(Scene edit records)
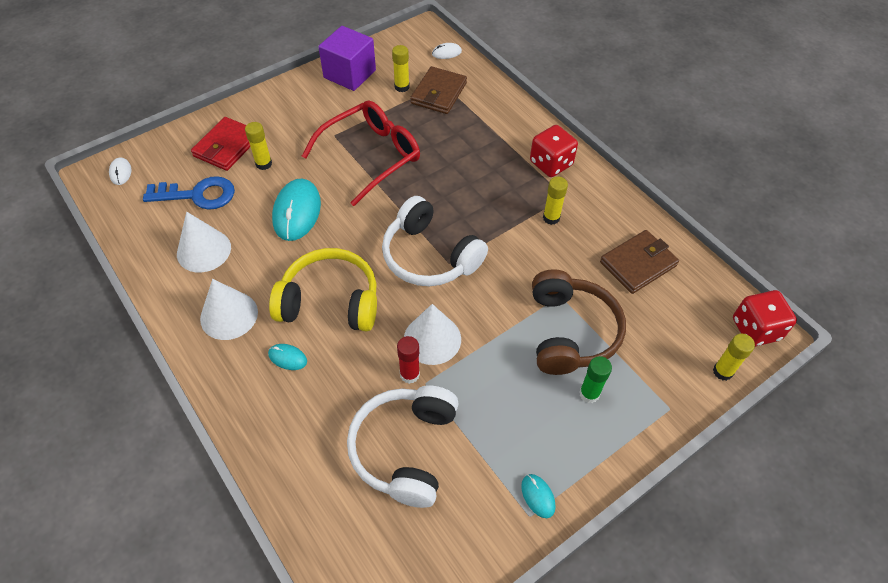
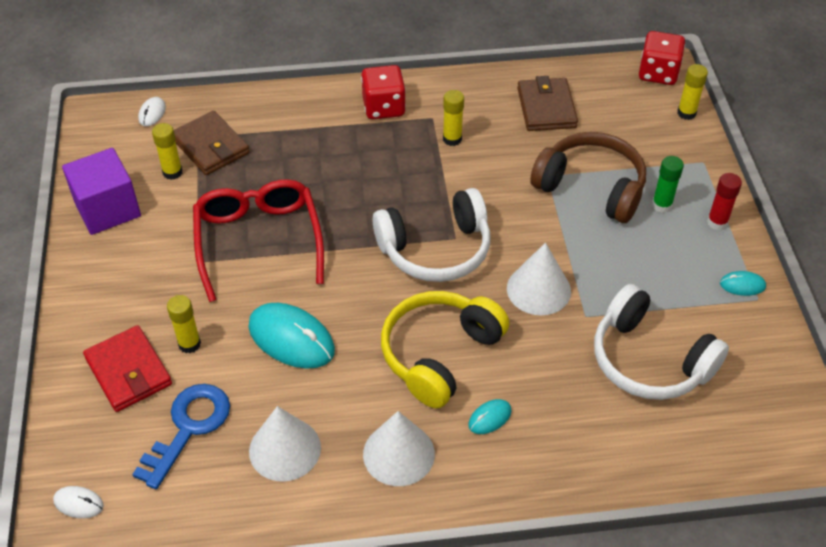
camera: 60 degrees left, 5 degrees down
red glue stick [397,336,420,384] -> red glue stick moved to [707,173,742,230]

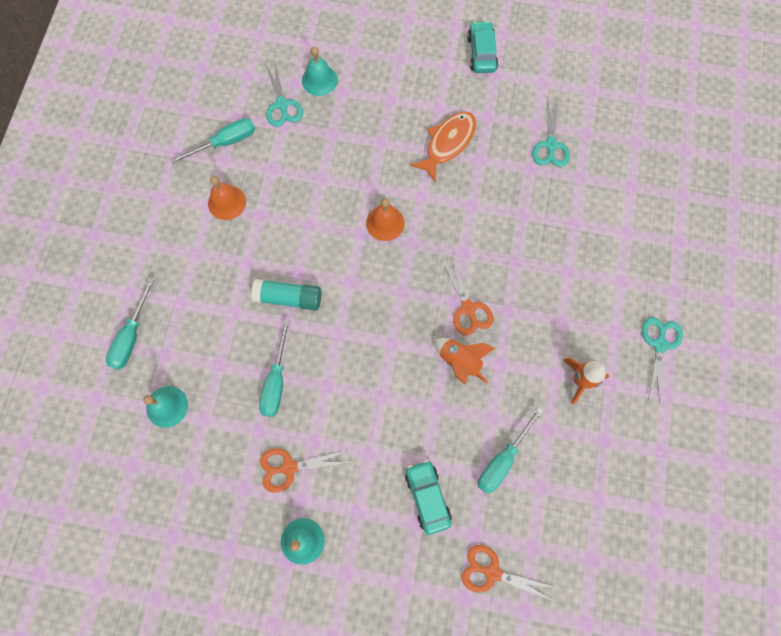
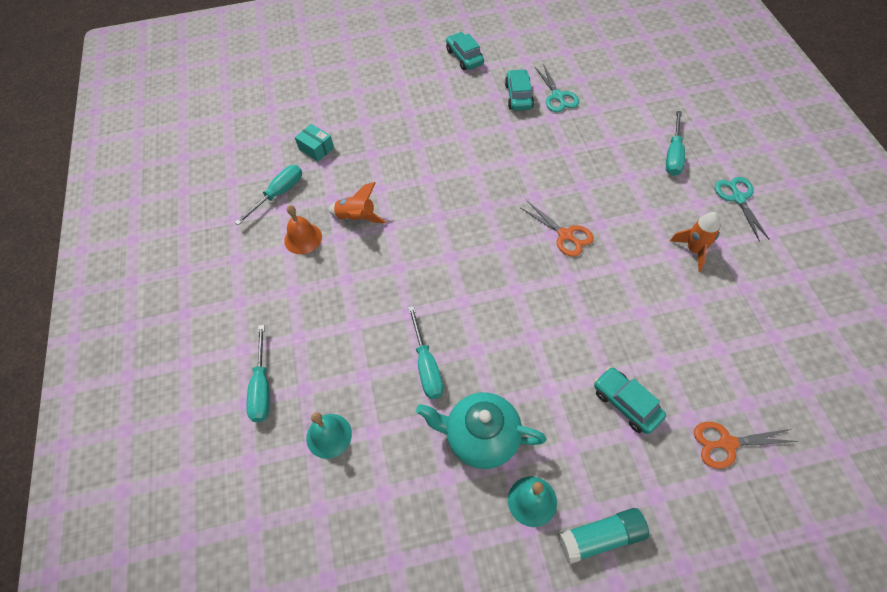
camera: 20 degrees left, 15 degrees down
turquoise glue stick [251,279,321,310] -> turquoise glue stick moved to [558,508,649,564]
orange scissors [260,448,351,493] -> turquoise teapot [416,392,546,469]
turquoise scissors [265,63,303,127] -> turquoise box [295,124,334,162]
turquoise bell [302,46,338,96] -> none
orange bell [366,198,405,241] -> none
orange fish [410,112,476,183] -> none
orange rocket [434,338,495,385] -> orange rocket moved to [328,182,386,223]
turquoise screwdriver [478,407,544,494] -> turquoise screwdriver moved to [666,111,685,176]
none -> turquoise car [505,69,534,111]

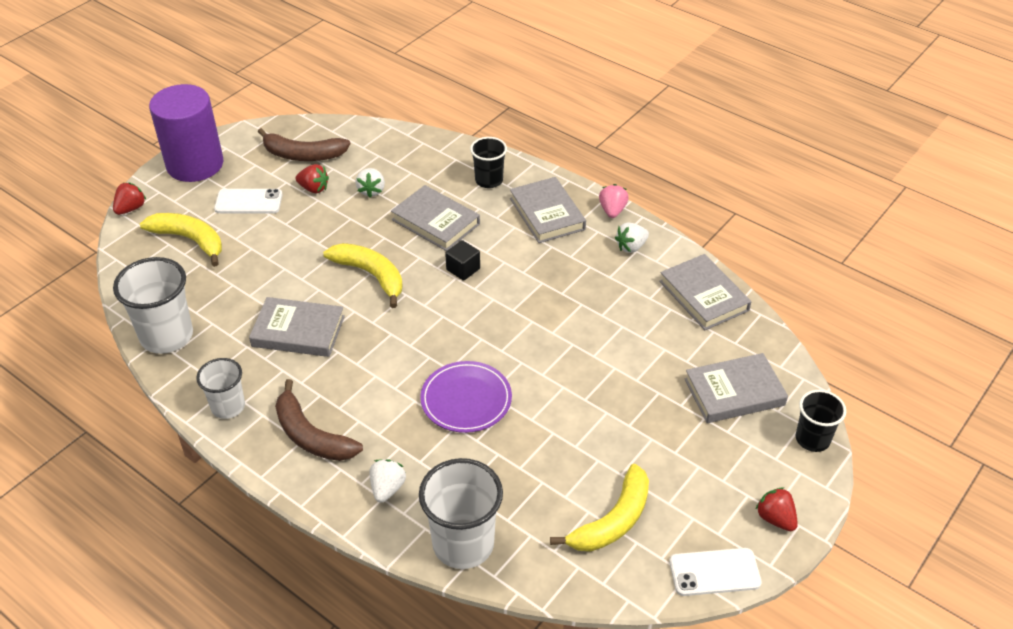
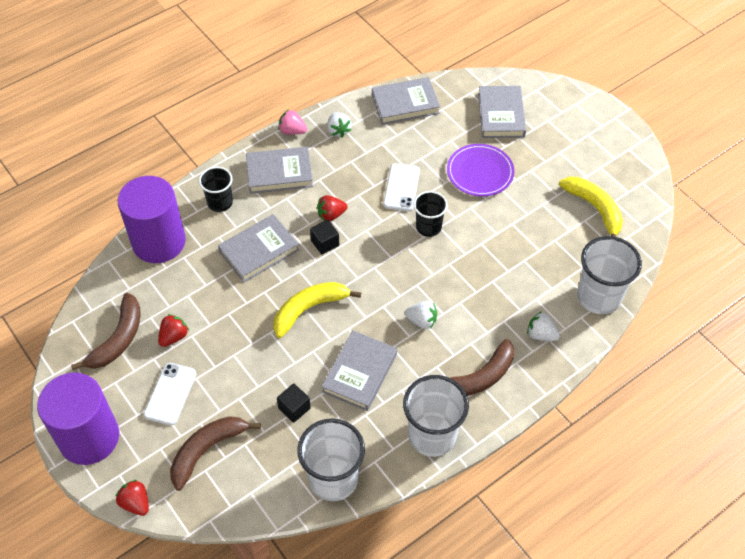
camera: 75 degrees left, 10 degrees up
yellow banana [140,213,222,267] -> brown banana [170,416,261,491]
white cup [196,358,245,419] -> white cup [403,375,469,457], size x1.64
white strawberry [355,168,385,198] -> white strawberry moved to [405,301,437,329]
purple plate [420,361,512,433] -> purple plate moved to [447,144,514,196]
white phone [669,548,762,596] -> white phone moved to [383,163,420,211]
red strawberry [755,487,798,531] -> red strawberry moved to [317,195,347,221]
black cup [796,390,846,452] -> black cup moved to [413,191,448,237]
none -> purple cylinder [118,176,186,263]
none -> black cube [277,384,311,423]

WORK ITEM: Identify every line above that includes the word "scissors", and show those lines.

RESULT OF THIS TASK:
orange scissors [260,448,351,493] -> turquoise teapot [416,392,546,469]
turquoise scissors [265,63,303,127] -> turquoise box [295,124,334,162]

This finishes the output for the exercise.